--- Material provided ---
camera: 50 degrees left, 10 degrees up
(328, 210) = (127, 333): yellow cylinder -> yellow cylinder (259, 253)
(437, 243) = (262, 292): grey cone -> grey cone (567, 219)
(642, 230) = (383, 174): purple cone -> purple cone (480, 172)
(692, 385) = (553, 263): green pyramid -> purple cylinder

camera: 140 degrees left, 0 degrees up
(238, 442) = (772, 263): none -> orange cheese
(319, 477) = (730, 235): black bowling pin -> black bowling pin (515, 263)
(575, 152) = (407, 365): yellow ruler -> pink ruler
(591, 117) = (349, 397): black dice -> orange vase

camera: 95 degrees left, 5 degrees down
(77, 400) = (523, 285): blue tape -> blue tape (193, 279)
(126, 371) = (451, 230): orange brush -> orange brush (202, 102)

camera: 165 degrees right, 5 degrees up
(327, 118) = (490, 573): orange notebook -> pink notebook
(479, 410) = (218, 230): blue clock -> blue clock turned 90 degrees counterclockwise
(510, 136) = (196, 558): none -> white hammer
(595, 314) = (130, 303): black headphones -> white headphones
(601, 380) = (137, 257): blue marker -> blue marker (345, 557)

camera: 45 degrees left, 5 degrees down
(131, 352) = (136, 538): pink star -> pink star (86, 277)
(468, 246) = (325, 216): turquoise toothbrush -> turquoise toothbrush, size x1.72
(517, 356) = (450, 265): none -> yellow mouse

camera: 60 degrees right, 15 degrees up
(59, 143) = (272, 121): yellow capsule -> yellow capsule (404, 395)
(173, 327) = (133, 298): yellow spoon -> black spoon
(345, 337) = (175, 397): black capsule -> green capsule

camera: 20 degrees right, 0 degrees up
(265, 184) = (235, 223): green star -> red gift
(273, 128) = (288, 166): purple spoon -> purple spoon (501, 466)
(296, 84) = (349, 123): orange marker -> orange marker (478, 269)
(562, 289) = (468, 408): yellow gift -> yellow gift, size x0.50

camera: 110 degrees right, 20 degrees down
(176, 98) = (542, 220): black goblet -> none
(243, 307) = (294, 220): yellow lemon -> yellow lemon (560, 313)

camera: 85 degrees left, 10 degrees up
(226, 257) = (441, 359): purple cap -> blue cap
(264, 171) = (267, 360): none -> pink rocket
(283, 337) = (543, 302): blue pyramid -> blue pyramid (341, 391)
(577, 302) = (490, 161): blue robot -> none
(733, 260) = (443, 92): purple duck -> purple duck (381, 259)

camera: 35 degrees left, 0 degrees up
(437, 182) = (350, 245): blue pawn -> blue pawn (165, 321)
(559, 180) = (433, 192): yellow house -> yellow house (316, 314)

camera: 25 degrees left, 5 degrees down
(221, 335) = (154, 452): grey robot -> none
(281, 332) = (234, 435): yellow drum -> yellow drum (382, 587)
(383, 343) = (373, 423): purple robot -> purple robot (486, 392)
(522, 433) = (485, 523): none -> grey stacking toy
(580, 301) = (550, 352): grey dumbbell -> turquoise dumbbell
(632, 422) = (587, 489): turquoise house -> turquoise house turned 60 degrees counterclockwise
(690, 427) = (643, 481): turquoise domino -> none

--- Exercise description ---
All that should be written out is the stretch of lines above between the one holding "(265, 184) = (235, 223): green" and the one holding "(632, 422) = (587, 489): turquoise", inclusive, exactly as given.

--- Solution ---
(265, 184) = (235, 223): green star -> red gift
(273, 128) = (288, 166): purple spoon -> purple spoon (501, 466)
(296, 84) = (349, 123): orange marker -> orange marker (478, 269)
(562, 289) = (468, 408): yellow gift -> yellow gift, size x0.50

camera: 110 degrees right, 20 degrees down
(176, 98) = (542, 220): black goblet -> none
(243, 307) = (294, 220): yellow lemon -> yellow lemon (560, 313)

camera: 85 degrees left, 10 degrees up
(226, 257) = (441, 359): purple cap -> blue cap
(264, 171) = (267, 360): none -> pink rocket
(283, 337) = (543, 302): blue pyramid -> blue pyramid (341, 391)
(577, 302) = (490, 161): blue robot -> none
(733, 260) = (443, 92): purple duck -> purple duck (381, 259)

camera: 35 degrees left, 0 degrees up
(437, 182) = (350, 245): blue pawn -> blue pawn (165, 321)
(559, 180) = (433, 192): yellow house -> yellow house (316, 314)

camera: 25 degrees left, 5 degrees down
(221, 335) = (154, 452): grey robot -> none
(281, 332) = (234, 435): yellow drum -> yellow drum (382, 587)
(383, 343) = (373, 423): purple robot -> purple robot (486, 392)
(522, 433) = (485, 523): none -> grey stacking toy
(580, 301) = (550, 352): grey dumbbell -> turquoise dumbbell
(632, 422) = (587, 489): turquoise house -> turquoise house turned 60 degrees counterclockwise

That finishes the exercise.